*STATED EXERCISE*. Count the lines below that contain the string "numericTimeSignature", matching case exactly, and reply with only the number.
START DATA PROVIDED
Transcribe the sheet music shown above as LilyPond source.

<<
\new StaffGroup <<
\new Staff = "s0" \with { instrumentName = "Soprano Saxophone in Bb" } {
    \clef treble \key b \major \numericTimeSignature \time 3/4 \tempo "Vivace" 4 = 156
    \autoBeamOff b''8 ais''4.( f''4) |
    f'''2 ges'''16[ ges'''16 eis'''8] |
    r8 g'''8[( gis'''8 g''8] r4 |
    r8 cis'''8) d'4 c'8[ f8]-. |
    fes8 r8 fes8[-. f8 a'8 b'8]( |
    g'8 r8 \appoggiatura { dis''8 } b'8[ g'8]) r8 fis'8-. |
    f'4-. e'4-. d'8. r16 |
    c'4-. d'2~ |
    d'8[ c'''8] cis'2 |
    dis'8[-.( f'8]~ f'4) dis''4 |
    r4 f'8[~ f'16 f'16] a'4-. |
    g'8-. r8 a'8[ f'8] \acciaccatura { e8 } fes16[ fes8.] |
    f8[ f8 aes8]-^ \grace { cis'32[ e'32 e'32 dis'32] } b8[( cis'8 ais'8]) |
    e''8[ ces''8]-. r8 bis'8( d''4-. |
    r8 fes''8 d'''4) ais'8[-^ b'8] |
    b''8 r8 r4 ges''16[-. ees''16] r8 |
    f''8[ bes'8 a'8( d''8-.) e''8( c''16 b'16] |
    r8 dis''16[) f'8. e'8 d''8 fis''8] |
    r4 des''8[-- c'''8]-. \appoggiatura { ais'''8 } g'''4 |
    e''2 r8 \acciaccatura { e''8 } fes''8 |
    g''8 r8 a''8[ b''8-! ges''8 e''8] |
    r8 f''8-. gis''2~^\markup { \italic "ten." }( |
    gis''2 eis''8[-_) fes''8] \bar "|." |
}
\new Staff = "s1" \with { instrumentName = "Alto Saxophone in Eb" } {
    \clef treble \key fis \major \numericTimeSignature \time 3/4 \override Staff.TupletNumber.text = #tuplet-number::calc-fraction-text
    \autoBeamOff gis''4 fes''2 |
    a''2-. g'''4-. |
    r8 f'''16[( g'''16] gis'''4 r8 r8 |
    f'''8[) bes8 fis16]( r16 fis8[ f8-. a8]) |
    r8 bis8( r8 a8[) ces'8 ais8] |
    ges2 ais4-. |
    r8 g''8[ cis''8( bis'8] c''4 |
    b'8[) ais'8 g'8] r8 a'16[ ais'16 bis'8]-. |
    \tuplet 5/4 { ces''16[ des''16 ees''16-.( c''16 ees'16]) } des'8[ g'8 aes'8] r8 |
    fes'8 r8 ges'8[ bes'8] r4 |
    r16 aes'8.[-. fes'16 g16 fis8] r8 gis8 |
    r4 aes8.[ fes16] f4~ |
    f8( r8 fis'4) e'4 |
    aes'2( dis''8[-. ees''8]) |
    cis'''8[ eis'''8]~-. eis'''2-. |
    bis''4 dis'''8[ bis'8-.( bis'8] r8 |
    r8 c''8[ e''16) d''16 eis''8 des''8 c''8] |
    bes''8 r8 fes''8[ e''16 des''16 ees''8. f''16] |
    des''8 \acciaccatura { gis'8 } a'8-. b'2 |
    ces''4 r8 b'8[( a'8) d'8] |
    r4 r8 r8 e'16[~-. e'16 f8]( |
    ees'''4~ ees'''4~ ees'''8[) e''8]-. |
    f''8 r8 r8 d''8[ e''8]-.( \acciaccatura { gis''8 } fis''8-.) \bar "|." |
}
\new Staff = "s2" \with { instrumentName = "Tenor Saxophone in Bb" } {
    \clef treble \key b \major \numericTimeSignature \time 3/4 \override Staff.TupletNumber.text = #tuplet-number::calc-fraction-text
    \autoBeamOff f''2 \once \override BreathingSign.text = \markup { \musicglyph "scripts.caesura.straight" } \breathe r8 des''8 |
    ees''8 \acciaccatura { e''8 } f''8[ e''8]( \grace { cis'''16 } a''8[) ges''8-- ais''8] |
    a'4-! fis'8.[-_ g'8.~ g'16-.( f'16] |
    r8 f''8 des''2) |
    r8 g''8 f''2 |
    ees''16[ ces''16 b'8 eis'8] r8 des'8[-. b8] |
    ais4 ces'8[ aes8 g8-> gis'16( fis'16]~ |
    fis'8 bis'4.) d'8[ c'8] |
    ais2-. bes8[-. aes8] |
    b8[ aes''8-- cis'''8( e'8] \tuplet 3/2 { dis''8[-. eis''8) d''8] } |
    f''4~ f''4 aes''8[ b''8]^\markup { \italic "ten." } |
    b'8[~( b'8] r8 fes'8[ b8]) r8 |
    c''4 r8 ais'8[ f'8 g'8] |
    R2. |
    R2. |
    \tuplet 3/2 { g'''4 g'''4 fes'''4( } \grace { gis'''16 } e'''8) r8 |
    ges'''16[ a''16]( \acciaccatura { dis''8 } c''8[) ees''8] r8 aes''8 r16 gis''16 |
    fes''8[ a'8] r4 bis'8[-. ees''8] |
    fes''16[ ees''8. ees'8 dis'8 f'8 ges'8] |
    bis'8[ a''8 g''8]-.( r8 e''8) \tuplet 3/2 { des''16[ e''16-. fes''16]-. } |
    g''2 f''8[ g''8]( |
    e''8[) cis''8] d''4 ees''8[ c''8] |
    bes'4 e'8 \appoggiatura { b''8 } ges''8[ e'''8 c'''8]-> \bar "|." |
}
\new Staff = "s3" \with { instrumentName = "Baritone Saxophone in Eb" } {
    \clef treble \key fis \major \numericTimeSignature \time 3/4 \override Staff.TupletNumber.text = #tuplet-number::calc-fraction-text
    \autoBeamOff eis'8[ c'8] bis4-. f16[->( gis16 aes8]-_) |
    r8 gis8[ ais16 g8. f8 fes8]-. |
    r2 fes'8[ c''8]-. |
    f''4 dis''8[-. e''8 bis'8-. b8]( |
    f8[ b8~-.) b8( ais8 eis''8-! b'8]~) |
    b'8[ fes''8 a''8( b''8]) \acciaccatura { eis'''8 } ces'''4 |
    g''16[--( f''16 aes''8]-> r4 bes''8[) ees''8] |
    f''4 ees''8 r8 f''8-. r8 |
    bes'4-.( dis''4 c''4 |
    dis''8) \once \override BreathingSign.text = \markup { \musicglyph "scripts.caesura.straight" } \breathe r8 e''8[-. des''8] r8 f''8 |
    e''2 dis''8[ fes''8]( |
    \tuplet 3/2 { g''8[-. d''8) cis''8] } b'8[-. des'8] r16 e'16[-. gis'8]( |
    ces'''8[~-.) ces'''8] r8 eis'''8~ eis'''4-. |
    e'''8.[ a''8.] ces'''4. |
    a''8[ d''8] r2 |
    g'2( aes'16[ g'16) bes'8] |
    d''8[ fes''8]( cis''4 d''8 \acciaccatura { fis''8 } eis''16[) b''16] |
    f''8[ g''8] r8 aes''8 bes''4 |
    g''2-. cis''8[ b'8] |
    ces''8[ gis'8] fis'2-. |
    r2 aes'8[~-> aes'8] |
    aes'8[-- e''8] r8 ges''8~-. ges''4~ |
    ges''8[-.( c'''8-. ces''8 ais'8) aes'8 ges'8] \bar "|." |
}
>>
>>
END DATA PROVIDED
*PROBLEM SOLUTION*. 4